(Collected data entries)

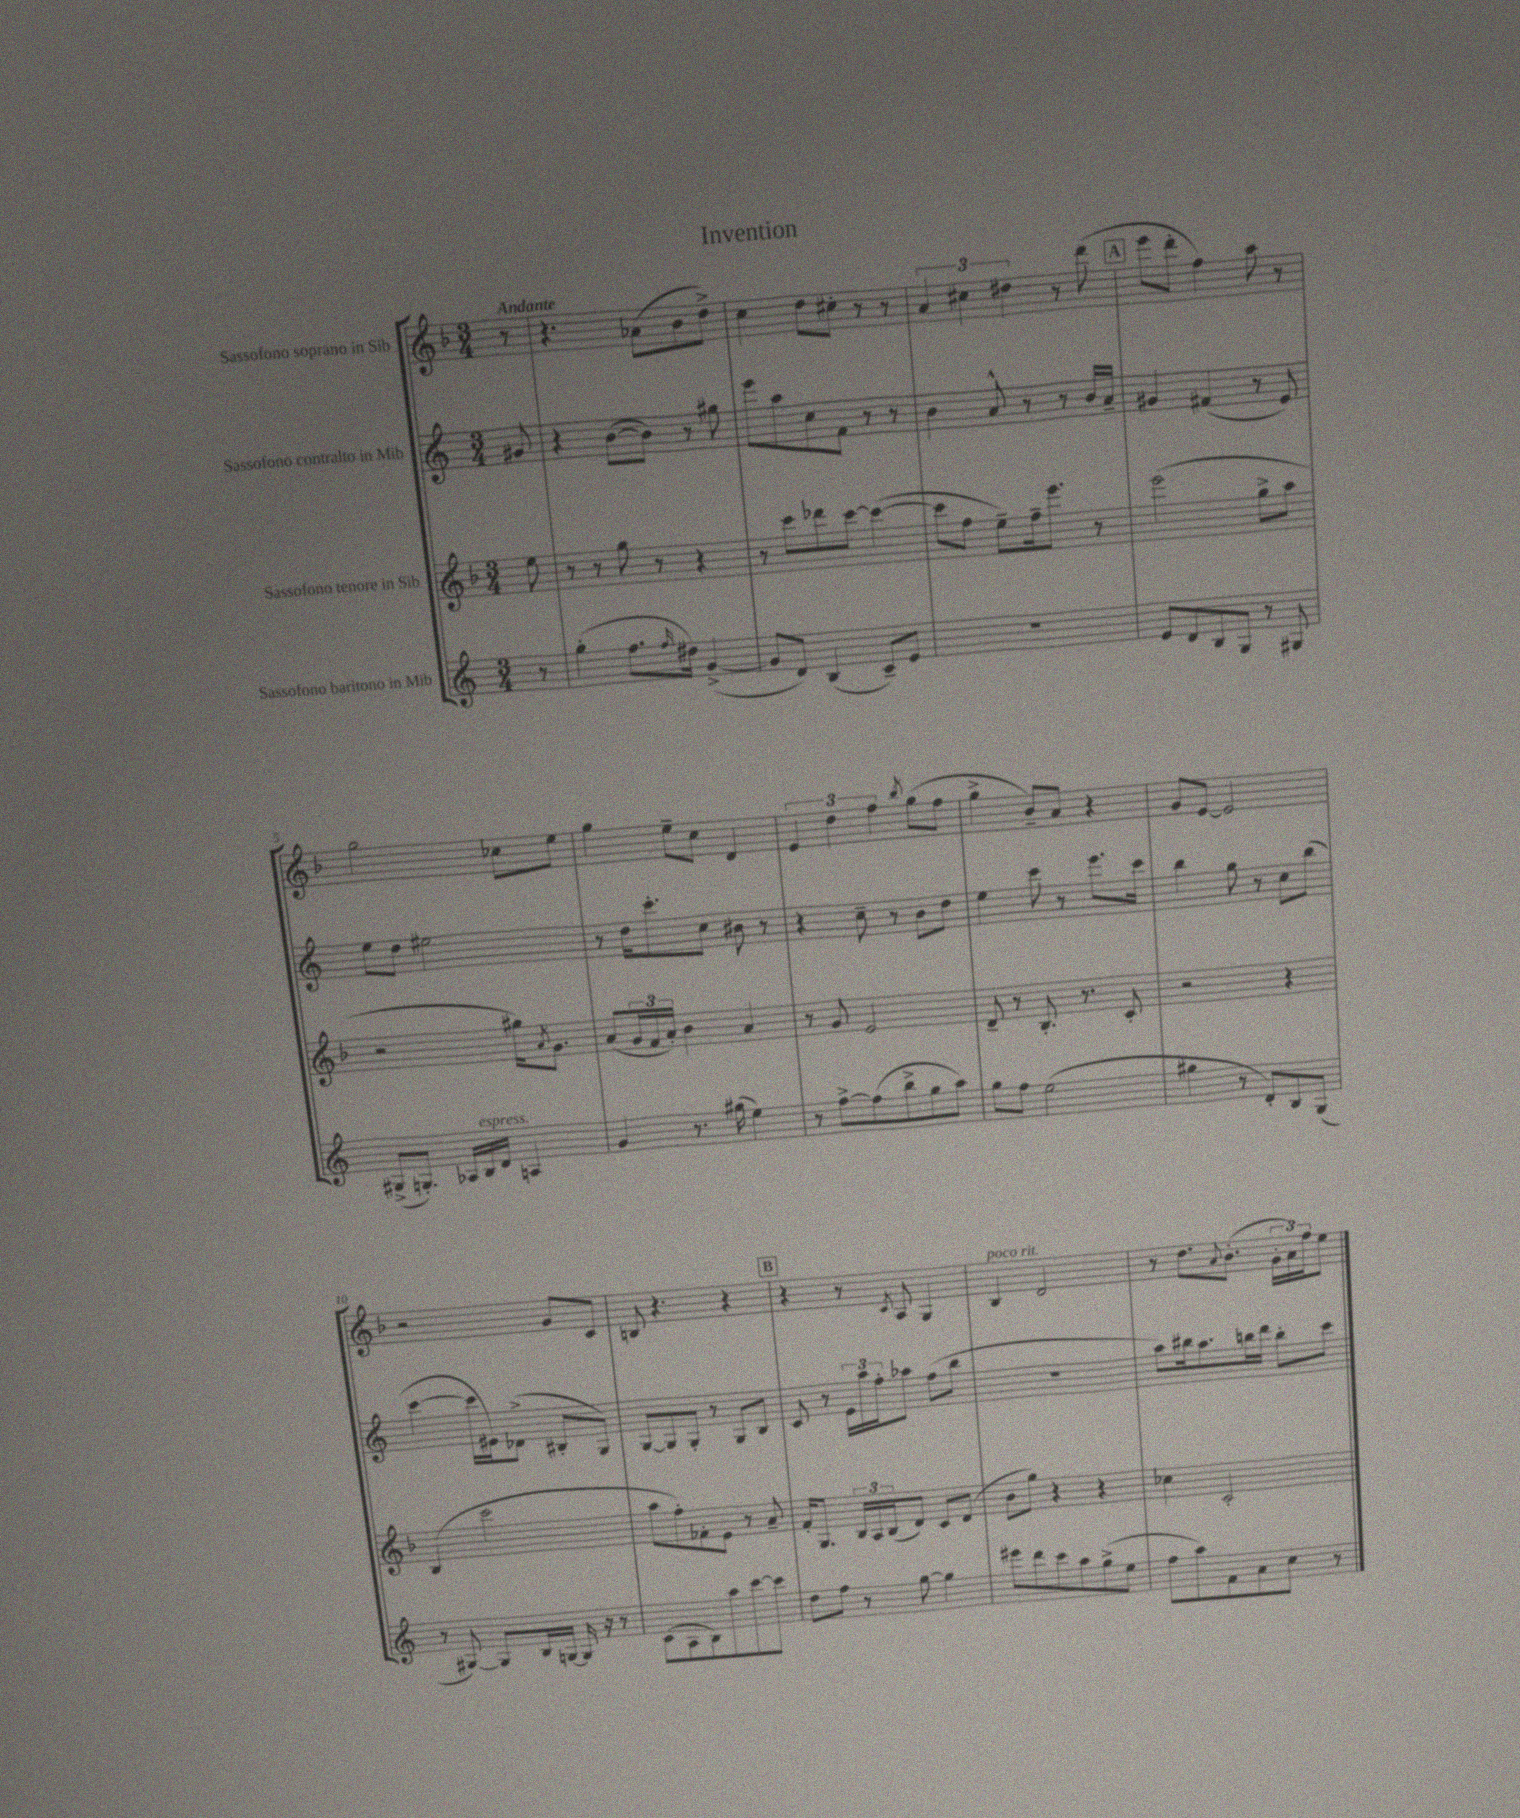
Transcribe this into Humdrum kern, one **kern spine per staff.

**kern	**kern	**kern	**kern
*part4	*part3	*part2	*part1
*staff4	*staff3	*staff2	*staff1
*I"Sassofono baritono in Mib	*I"Sassofono tenore in Sib	*I"Sassofono contralto in Mib	*I"Sassofono soprano in Sib
*clefG2	*clefG2	*clefG2	*clefG2
*k[]	*k[b-]	*k[]	*k[b-]
*M3/4	*M3/4	*M3/4	*M3/4
=	=	=	=
!	!	!	!LO:TX:a:B:t=Andante
8r	8ee\	8g#X/	8r
=1	=1	=1	=1
(4gg'\	8r	4r	4.r
.	8r	.	.
8.ff\L	8gg\	([8b\L	.
.	8r	8b\J])	(8a-X\L
16qqff/	.	.	.
16dd#X\Jk)	.	.	.
([4g^/	4r	8r	8b-\
.	.	8gg#X\	8dd^\J)
=2	=2	=2	=2
8g/L]	8r	8eee\L	4cc\
8d/J)	8ccc\L	8aa\	.
(4B/	8ddd-X\	8cc\	8dd\L
.	[8ccc\J	8f\J	8cc#X'\J
8c~/L)	(4ccc\_	8r	8r
8e/J	.	8r	8r
=3	=3	=3	=3
2.r	8ccc\L]	4b\	6a/
.	8ff\J	.	.
.	.	.	6cc#X\
.	8ee~\L)	8a^^/	.
.	.	.	6dd#X\
.	16ff~\k	8r	.
.	8.eee\J	.	.
.	.	8r	8r
.	8r	16b/LL	(8ddd\
.	.	16a~/JJ	.
!!LO:REH:place=s1:t=A
=4	=4	=4	=4
8e/L	(2eee\	4g#X/	8eee\L
8d/	.	.	8ddd'\J
8B/	.	(4f#X/	4ff\)
8G/J	.	.	.
8r	8gg^\L	8r	8aa\
8G#X/	8aa\J	8e/)	8r
!!LO:LB:g=z
=5	=5	=5	=5
(8G#X^/L	2r	8ee\L	2gg\
8.Gn'/J)	.	8dd\J	.
.	.	2ee#X\	.
16A-X/LL	.	.	.
!LO:TX:a:i:t=espress.	!	!	!
16B/	.	.	.
16d/JJ	.	.	.
4An/	16gg#X\KL)	.	8cc-X\L
.	8qa/	.	.
.	8.g\J	.	.
.	.	.	8ee\J
=6	=6	=6	=6
4g/	(8a/L	8r	4gg\
.	24g/L	16dd\KL	.
.	24f/	.	.
.	.	8.ccc'\	.
.	24a'/JJ)	.	.
8.r	4b-\	.	8ee~\L
.	.	8cc\J	8cc\J
(16gg#X\	.	.	.
4ee\)	4a/	8b#X\	4d/
.	.	8r	.
=7	=7	=7	=7
8r	8r	4r	6e/
[8ff^\L	8g/	.	.
.	.	.	6dd\
(8ff\]	2e/	8cc~\	.
.	.	.	6ff\
8bb^\	.	8r	.
.	.	.	8qbb-/
8gg\	.	8b\L	(8gg\L
8aa\J)	.	8dd\J	8ff\J
=8	=8	=8	=8
8gg\L	8d~/	4ee\	4gg^\
8ff\J	8r	.	.
(2ee\	8.B-'/	8ccc\	8b-~/L)
.	.	8r	8a/J
.	8.r	.	.
.	.	8.eee\L	4r
.	8c'/	.	.
.	.	16ccc\Jk	.
=9	=9	=9	=9
4gg#X\	2r	4bb\	8g/L
.	.	.	[8e/J
8r	.	8gg\	2e/]
8d'/L)	.	8r	.
8B/	4r	8cc\L	.
(8G/J	.	(8bb\J	.
!!LO:LB:g=z
=10	=10	=10	=10
8r	(4B-/	[4ccc\	2r
[8G#X/)	.	.	.
8G#/L]	2ccc\	16ccc\LL]	.
.	.	16e#X\J)	.
16B/L	.	(8d-X^\J	.
[16Gn/JJ	.	.	.
16G/]	.	8B#X'/L	8g/L
16r	.	.	.
8r	.	8G/J)	8c/J
=11	=11	=11	=11
(8c\L	8aa\L	[8G/L	8Bn/
8A\	8ff'\)	8G/]	4.r
8B\)	8f-X'\	8G'/J	.
8aa\	8e\J	8r	.
[8ccc\	8r	8G/L	4r
8ccc\J]	8a~/	8B/J	.
!!LO:REH:place=s1:t=B
=12	=12	=12	=12
8dd\L	16f'/KL	8c/	4r
.	8.G/J	.	.
8ff\J	.	8r	.
8r	24B-/LL	24e\LL	8r
.	24A/	24aa\	.
.	(24B-/J	24ff'\J	.
.	.	.	8qc/
[8gg\	8d/J)	8aa-X\J	8A/
4gg\]	8c/L	(8ff\L	4G/
.	(8d/J	8bb\J	.
=13	=13	=13	=13
!	!	!	!LO:TX:a:i:t=poco rit.
8eee#X\L	8b-\L	2.r	4B-/
8ddd\	8gg\J)	.	.
8ccc\	4r	.	2d/
8aa\	.	.	.
(8gg^\	4r	.	.
8ee\J	.	.	.
=14	=14	=14	=14
8ff\L	4cc-X\	8aa\L)	8r
8aa\)	.	16bb#X\k	8.dd\L
.	.	8.aa\	.
8f\	2c'/	.	.
.	.	.	8qqa/
.	.	.	(8.b-'\J
8a\	.	16bbn\L	.
.	.	16ddd\JJ	.
8cc\J	.	8bb'\L	24g'\LL
.	.	.	24a\)
.	.	.	24ff\J
8r	.	8ccc\J	8ee\J
==	==	==	==
*-	*-	*-	*-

### Short exercise
Extract every line above that contains the string "kern", treating uppercase and lowercase as distinct.

### Response to this task
Transcribe this into Humdrum kern, one **kern spine per staff.
**kern	**kern	**kern	**kern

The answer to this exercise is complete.